Entries taken from a collection:
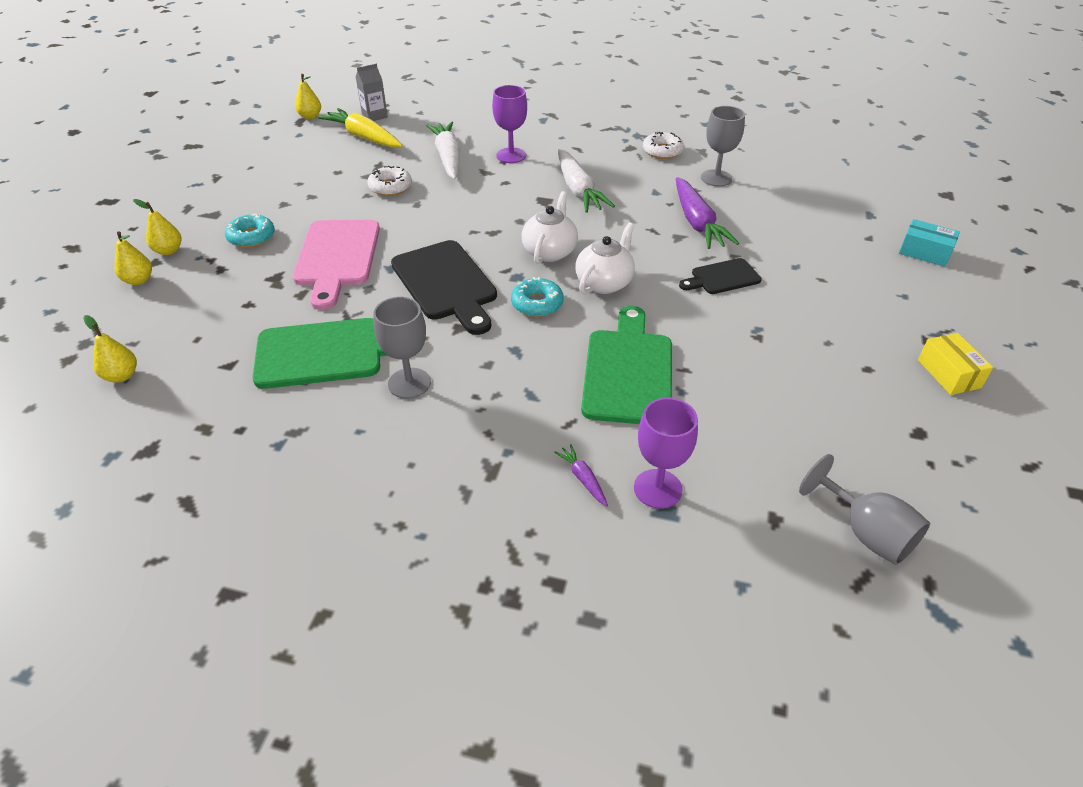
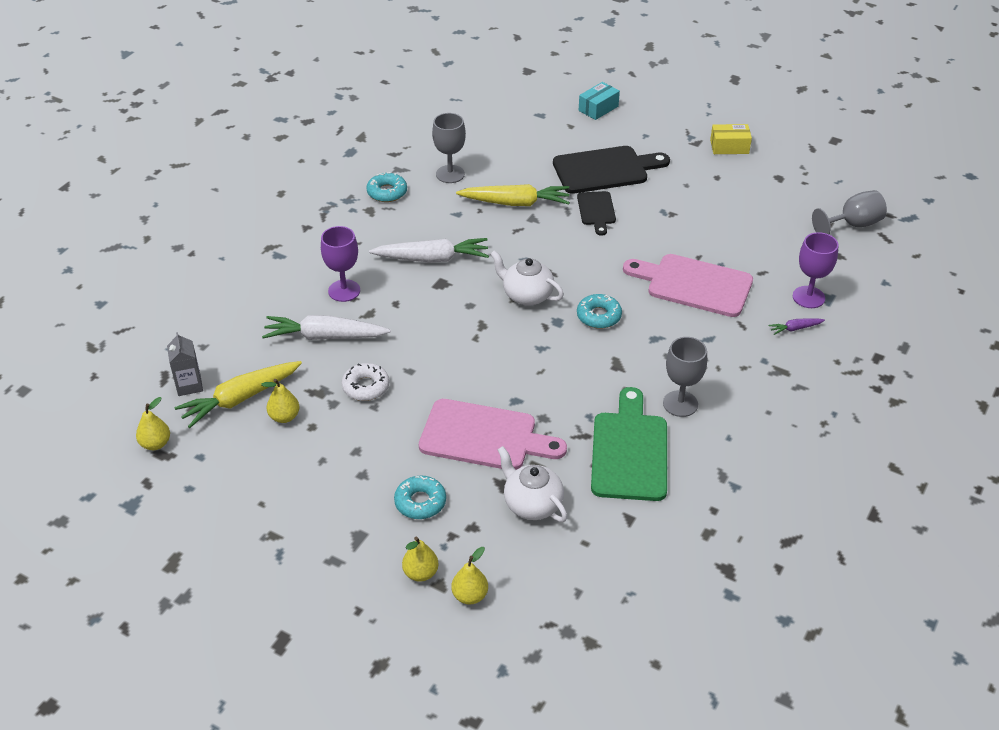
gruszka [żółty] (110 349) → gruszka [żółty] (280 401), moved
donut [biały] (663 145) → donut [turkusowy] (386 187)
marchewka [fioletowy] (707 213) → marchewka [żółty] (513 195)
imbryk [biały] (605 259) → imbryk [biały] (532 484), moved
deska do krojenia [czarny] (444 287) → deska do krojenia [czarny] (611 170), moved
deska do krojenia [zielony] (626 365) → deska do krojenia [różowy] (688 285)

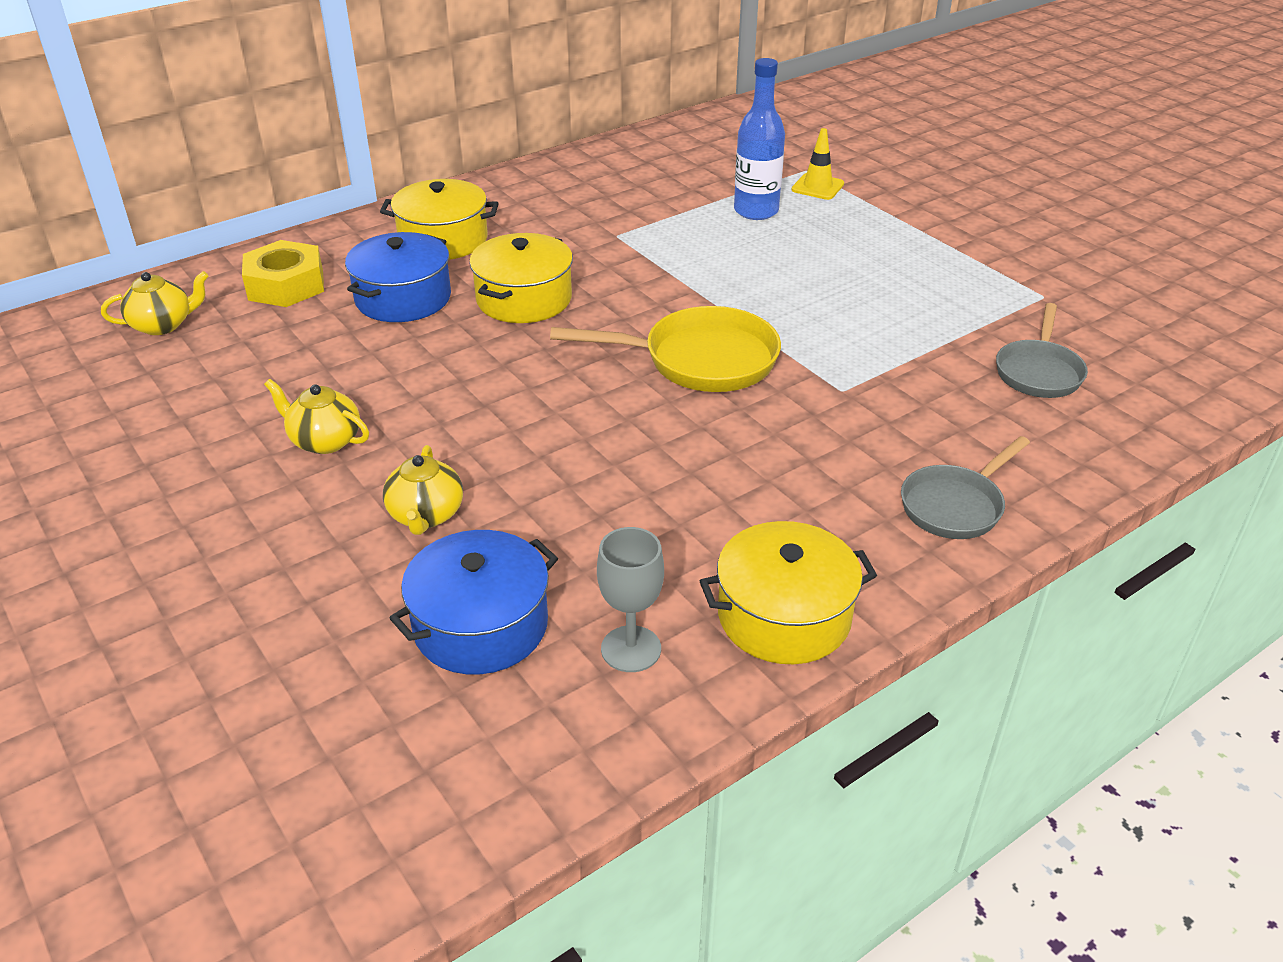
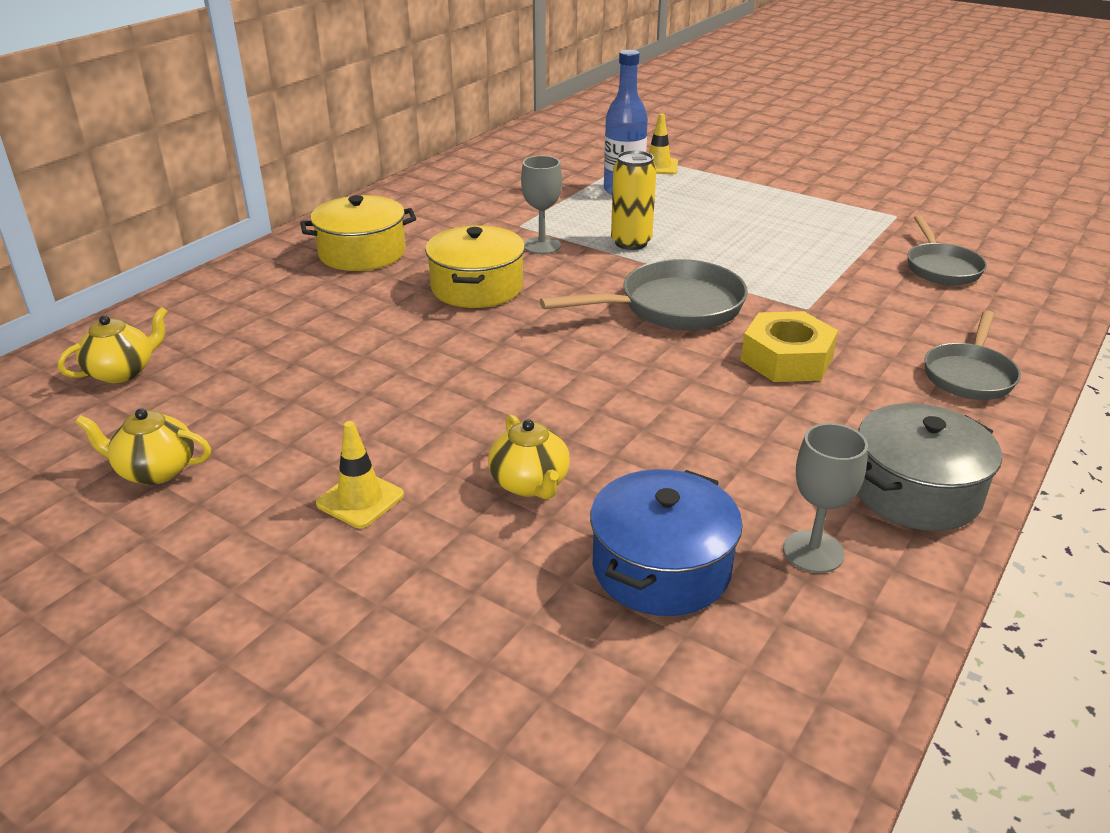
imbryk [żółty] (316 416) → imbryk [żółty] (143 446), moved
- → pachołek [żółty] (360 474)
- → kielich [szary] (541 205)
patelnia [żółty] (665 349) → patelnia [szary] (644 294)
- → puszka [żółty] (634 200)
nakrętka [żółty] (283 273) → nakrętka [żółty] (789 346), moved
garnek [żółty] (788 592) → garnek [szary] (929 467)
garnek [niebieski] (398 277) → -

__Action item__
Word for word, restate the lines from the one containing "donut [biały] (663" through the end of the entries. Do not include pictures.

__Worked solution__
donut [biały] (663 145) → donut [turkusowy] (386 187)
marchewka [fioletowy] (707 213) → marchewka [żółty] (513 195)
imbryk [biały] (605 259) → imbryk [biały] (532 484), moved
deska do krojenia [czarny] (444 287) → deska do krojenia [czarny] (611 170), moved
deska do krojenia [zielony] (626 365) → deska do krojenia [różowy] (688 285)

imbryk [żółty] (316 416) → imbryk [żółty] (143 446), moved
- → pachołek [żółty] (360 474)
- → kielich [szary] (541 205)
patelnia [żółty] (665 349) → patelnia [szary] (644 294)
- → puszka [żółty] (634 200)
nakrętka [żółty] (283 273) → nakrętka [żółty] (789 346), moved
garnek [żółty] (788 592) → garnek [szary] (929 467)
garnek [niebieski] (398 277) → -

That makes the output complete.